[Data for this exercise Boundary: Start]
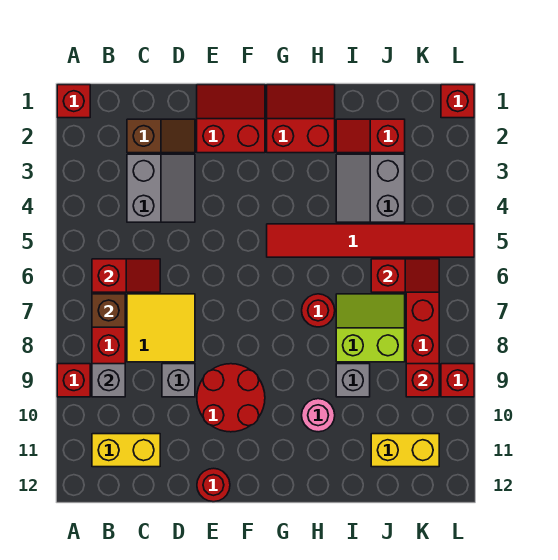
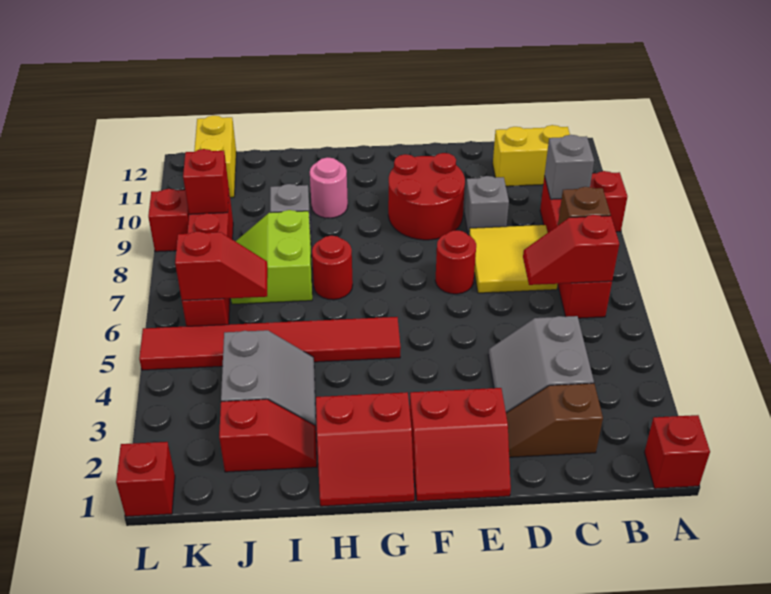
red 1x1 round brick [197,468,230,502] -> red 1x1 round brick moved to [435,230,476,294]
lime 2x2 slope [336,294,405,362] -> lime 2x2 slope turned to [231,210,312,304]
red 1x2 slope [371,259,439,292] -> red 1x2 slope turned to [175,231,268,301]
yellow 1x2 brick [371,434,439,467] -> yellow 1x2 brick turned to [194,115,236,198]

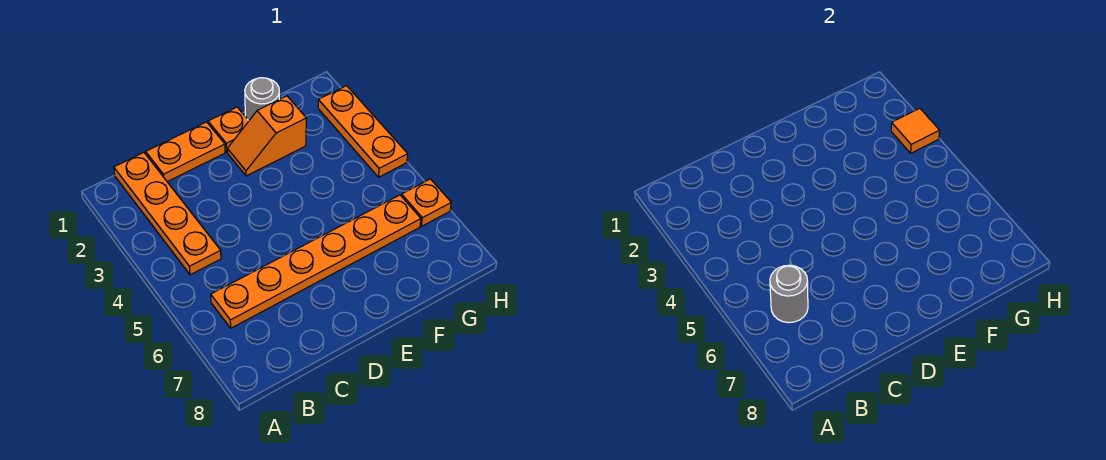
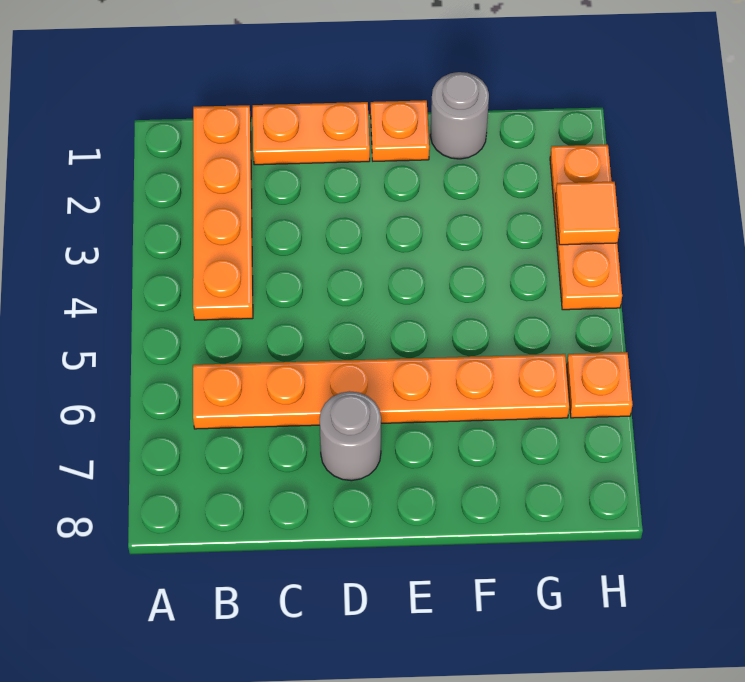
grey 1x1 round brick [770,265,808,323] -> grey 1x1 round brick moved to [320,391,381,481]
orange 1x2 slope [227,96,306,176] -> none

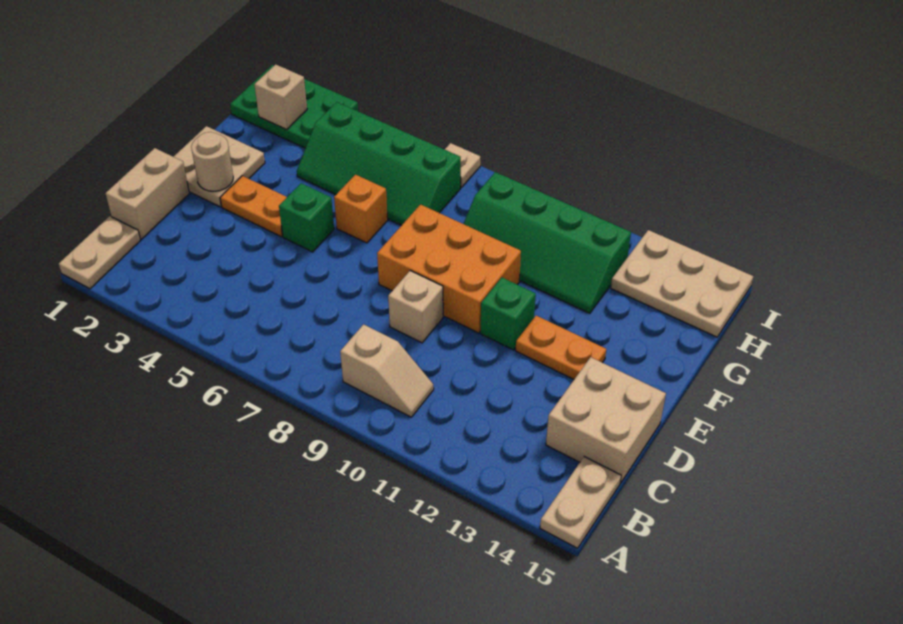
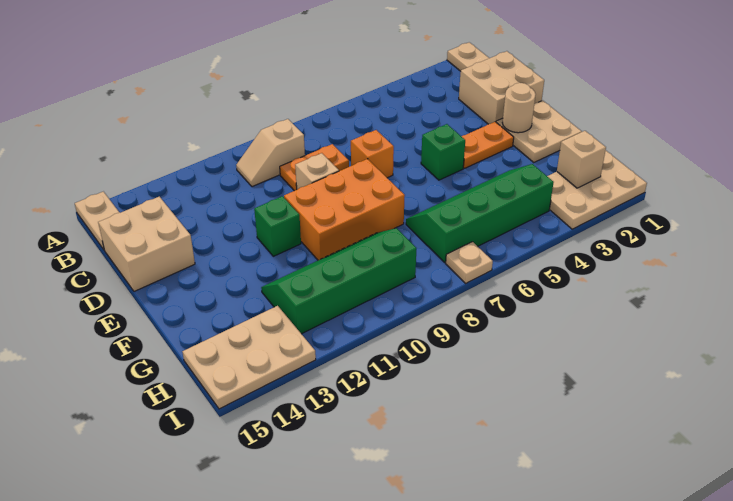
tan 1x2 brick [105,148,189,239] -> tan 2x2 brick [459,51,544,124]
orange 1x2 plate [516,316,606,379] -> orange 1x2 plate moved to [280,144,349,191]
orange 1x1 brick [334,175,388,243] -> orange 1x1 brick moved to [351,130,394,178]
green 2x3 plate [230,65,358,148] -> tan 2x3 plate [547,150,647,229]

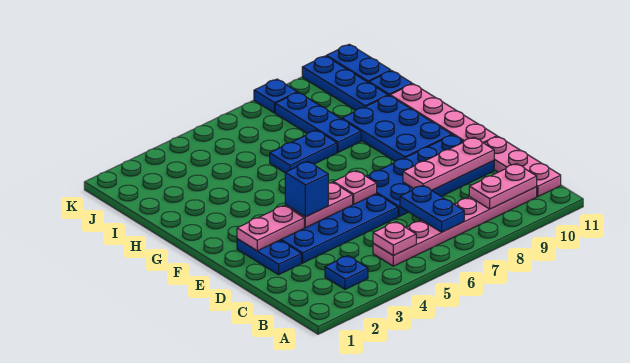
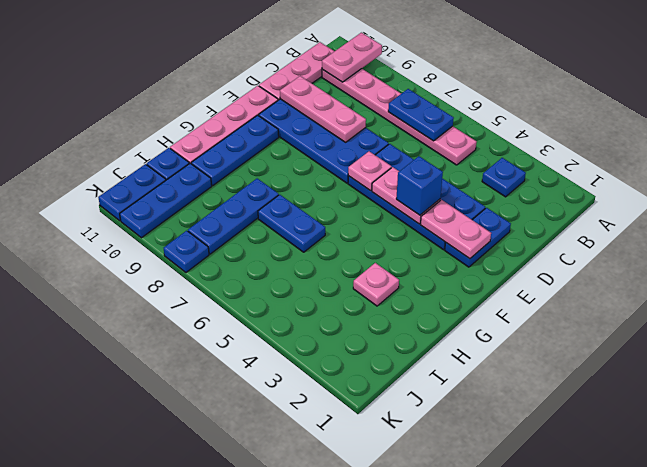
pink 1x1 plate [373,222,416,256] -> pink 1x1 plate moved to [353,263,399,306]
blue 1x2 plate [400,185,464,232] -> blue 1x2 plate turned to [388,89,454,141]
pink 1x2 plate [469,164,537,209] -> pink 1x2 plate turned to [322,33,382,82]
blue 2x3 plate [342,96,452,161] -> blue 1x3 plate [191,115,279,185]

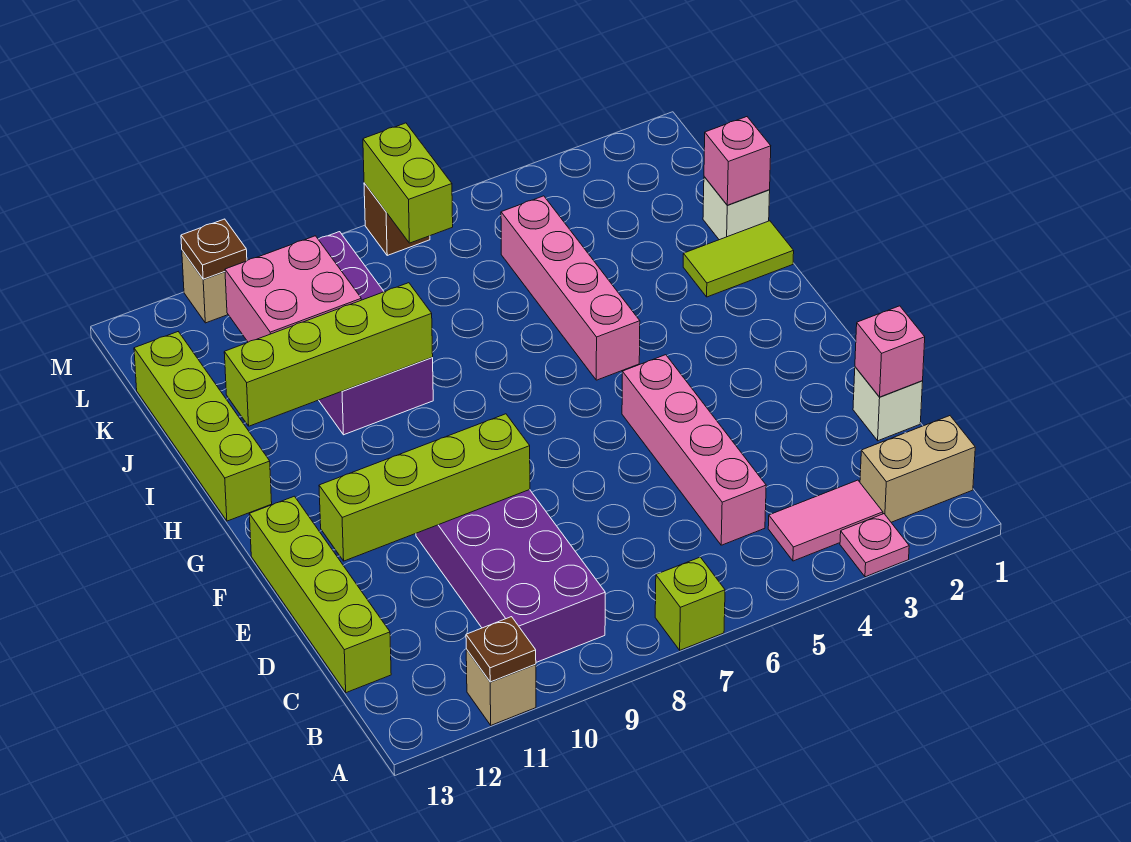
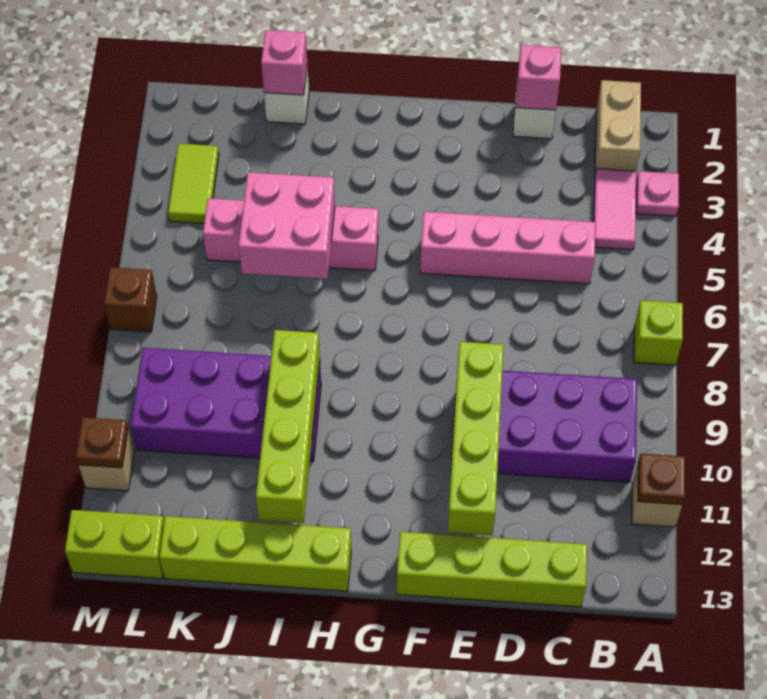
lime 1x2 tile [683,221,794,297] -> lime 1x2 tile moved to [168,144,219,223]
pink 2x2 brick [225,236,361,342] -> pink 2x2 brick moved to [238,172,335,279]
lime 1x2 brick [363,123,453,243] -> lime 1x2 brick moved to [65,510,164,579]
[Data for this exercise Boundary: End]
■ **Brief**: Write out the material exactly as it stands, omitting every picture.

■ **Answer box**:
red 1x1 round brick [197,468,230,502] -> red 1x1 round brick moved to [435,230,476,294]
lime 2x2 slope [336,294,405,362] -> lime 2x2 slope turned to [231,210,312,304]
red 1x2 slope [371,259,439,292] -> red 1x2 slope turned to [175,231,268,301]
yellow 1x2 brick [371,434,439,467] -> yellow 1x2 brick turned to [194,115,236,198]

grey 1x1 round brick [770,265,808,323] -> grey 1x1 round brick moved to [320,391,381,481]
orange 1x2 slope [227,96,306,176] -> none

tan 1x2 brick [105,148,189,239] -> tan 2x2 brick [459,51,544,124]
orange 1x2 plate [516,316,606,379] -> orange 1x2 plate moved to [280,144,349,191]
orange 1x1 brick [334,175,388,243] -> orange 1x1 brick moved to [351,130,394,178]
green 2x3 plate [230,65,358,148] -> tan 2x3 plate [547,150,647,229]

pink 1x1 plate [373,222,416,256] -> pink 1x1 plate moved to [353,263,399,306]
blue 1x2 plate [400,185,464,232] -> blue 1x2 plate turned to [388,89,454,141]
pink 1x2 plate [469,164,537,209] -> pink 1x2 plate turned to [322,33,382,82]
blue 2x3 plate [342,96,452,161] -> blue 1x3 plate [191,115,279,185]

lime 1x2 tile [683,221,794,297] -> lime 1x2 tile moved to [168,144,219,223]
pink 2x2 brick [225,236,361,342] -> pink 2x2 brick moved to [238,172,335,279]
lime 1x2 brick [363,123,453,243] -> lime 1x2 brick moved to [65,510,164,579]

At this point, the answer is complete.